• _Records contained in a dataset_:
* * * *
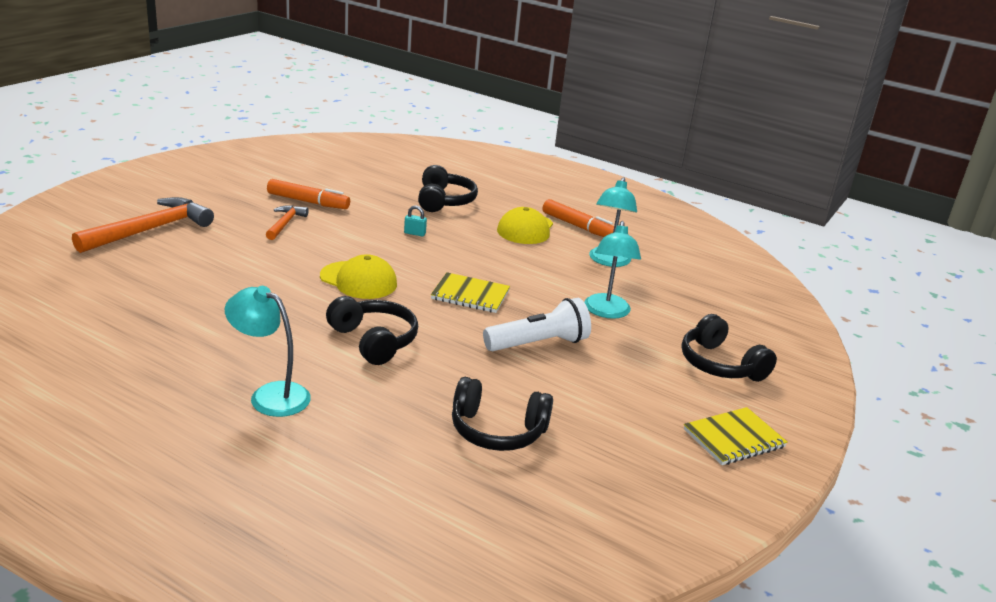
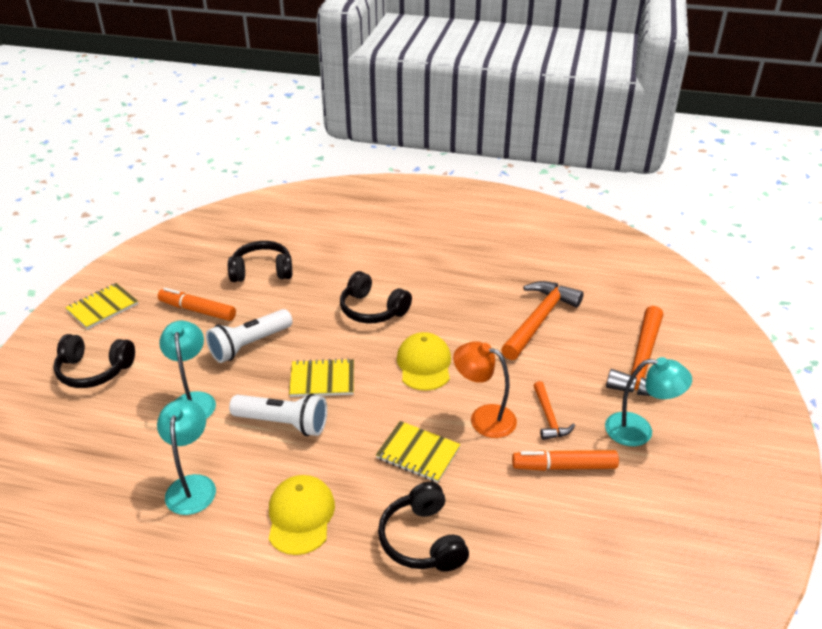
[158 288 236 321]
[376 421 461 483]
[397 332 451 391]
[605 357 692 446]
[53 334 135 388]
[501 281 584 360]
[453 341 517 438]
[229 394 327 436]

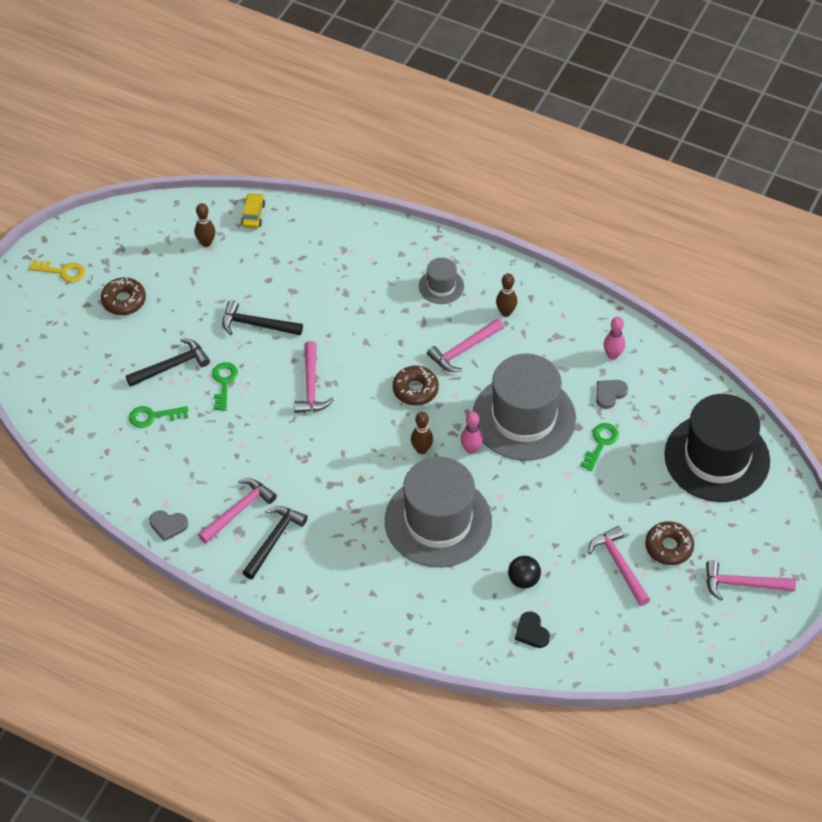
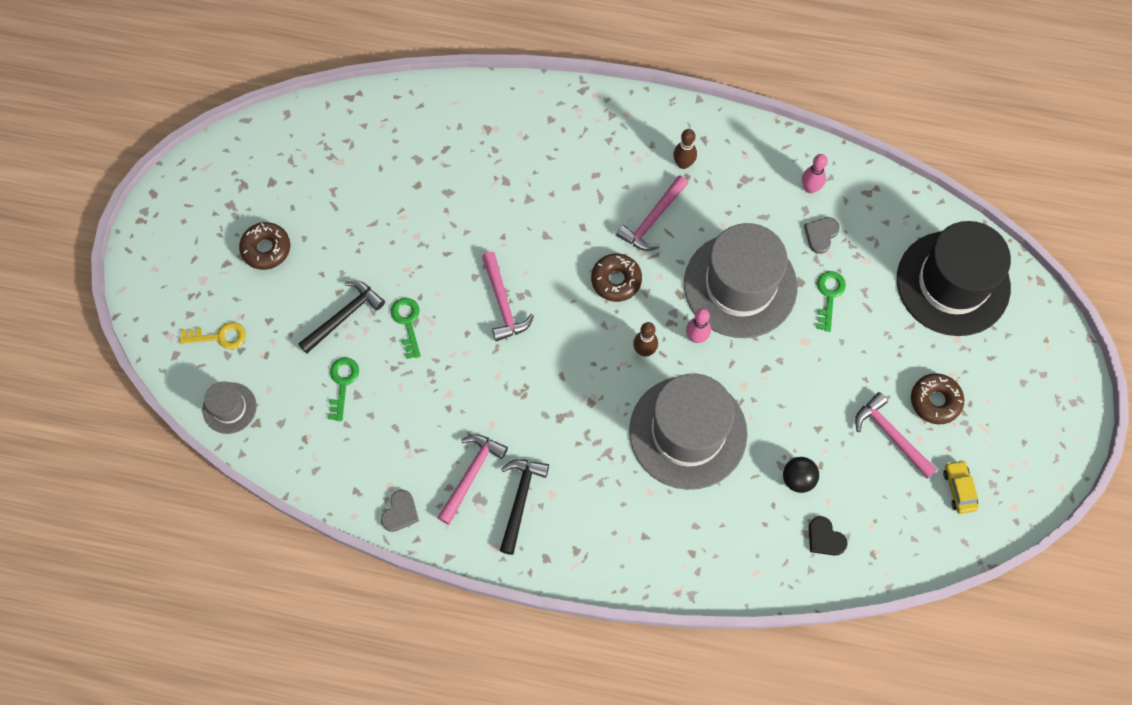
[943 460 978 514]
[195 203 215 247] (first image)
[202 381 257 434]
[179 322 246 349]
[222 300 303 335] (first image)
[328 358 359 421]
[381 490 419 532]
[706 560 796 601] (first image)

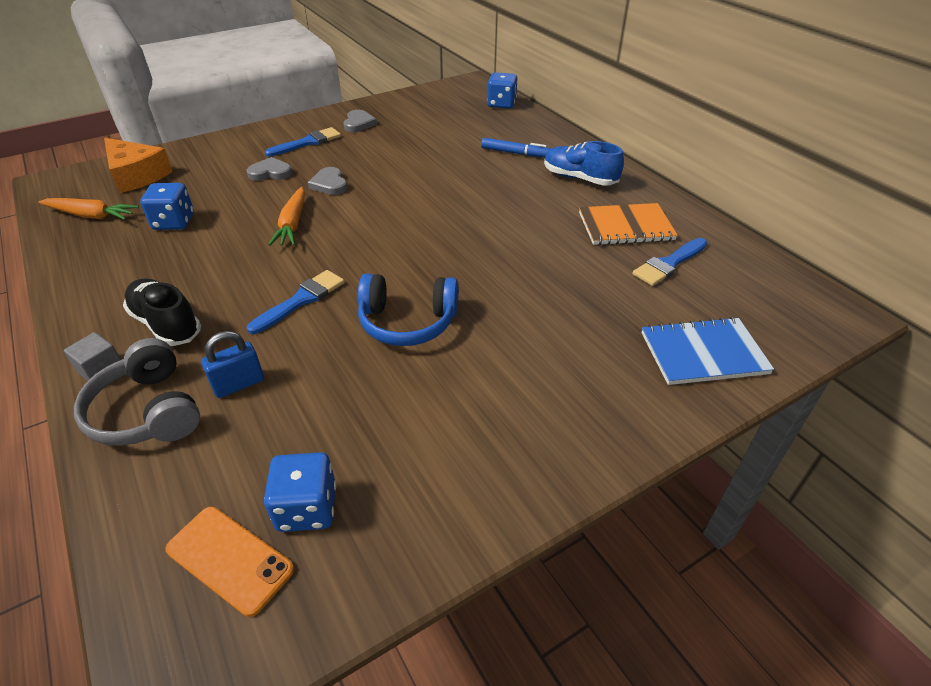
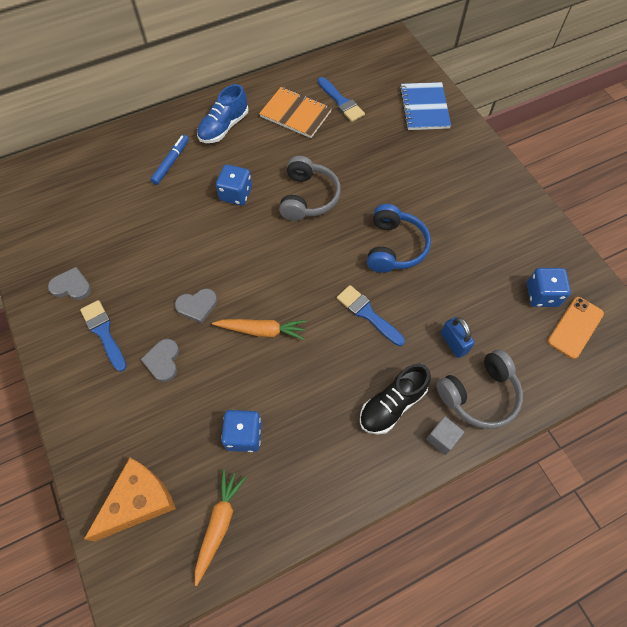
[216 164 252 205]
[259 87 332 138]
[279 156 341 221]

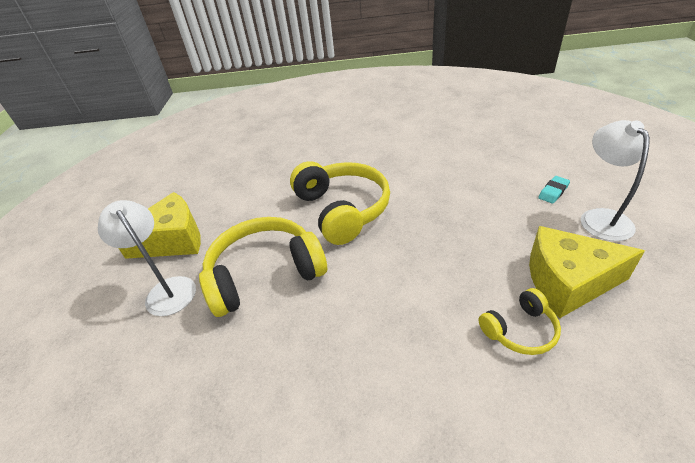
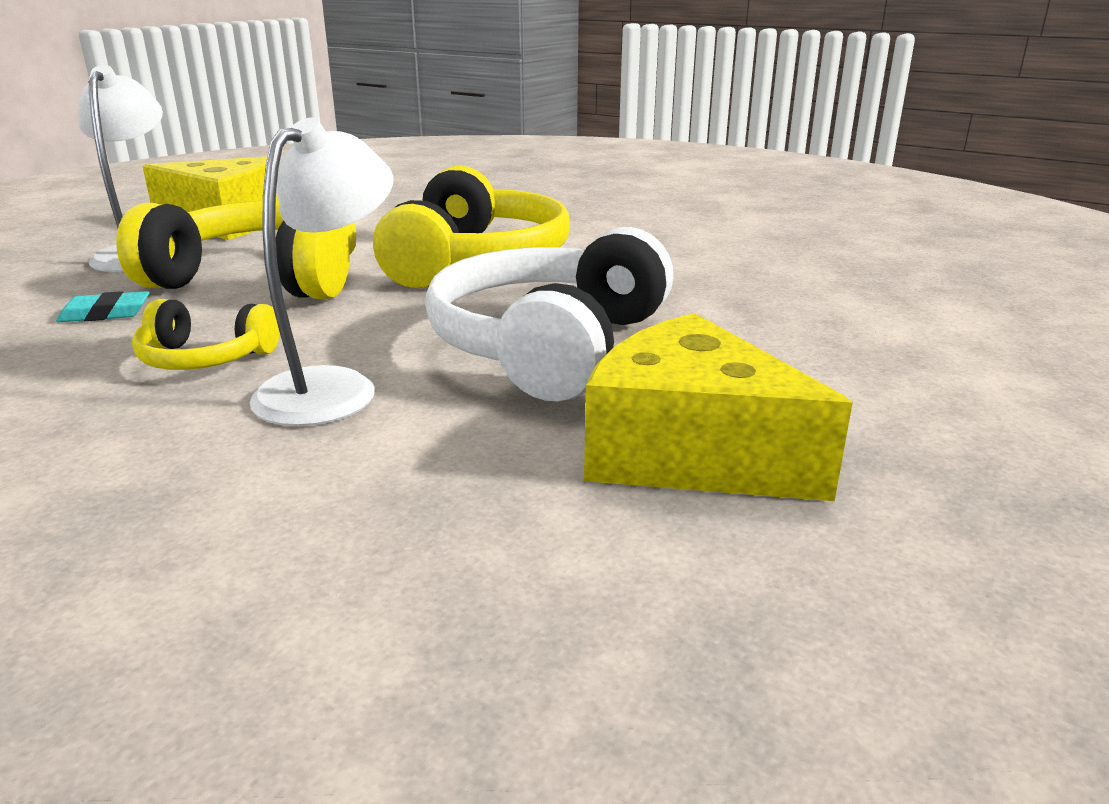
[250 118 394 426]
[56 291 150 322]
[132 299 280 370]
[425 227 674 401]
* * * *
• _Task prompt_: Pictures aside, every entry above must be repeated exactly.

• _Response to the task_:
[158 288 236 321]
[376 421 461 483]
[397 332 451 391]
[605 357 692 446]
[53 334 135 388]
[501 281 584 360]
[453 341 517 438]
[229 394 327 436]

[943 460 978 514]
[195 203 215 247] (first image)
[202 381 257 434]
[179 322 246 349]
[222 300 303 335] (first image)
[328 358 359 421]
[381 490 419 532]
[706 560 796 601] (first image)

[216 164 252 205]
[259 87 332 138]
[279 156 341 221]

[250 118 394 426]
[56 291 150 322]
[132 299 280 370]
[425 227 674 401]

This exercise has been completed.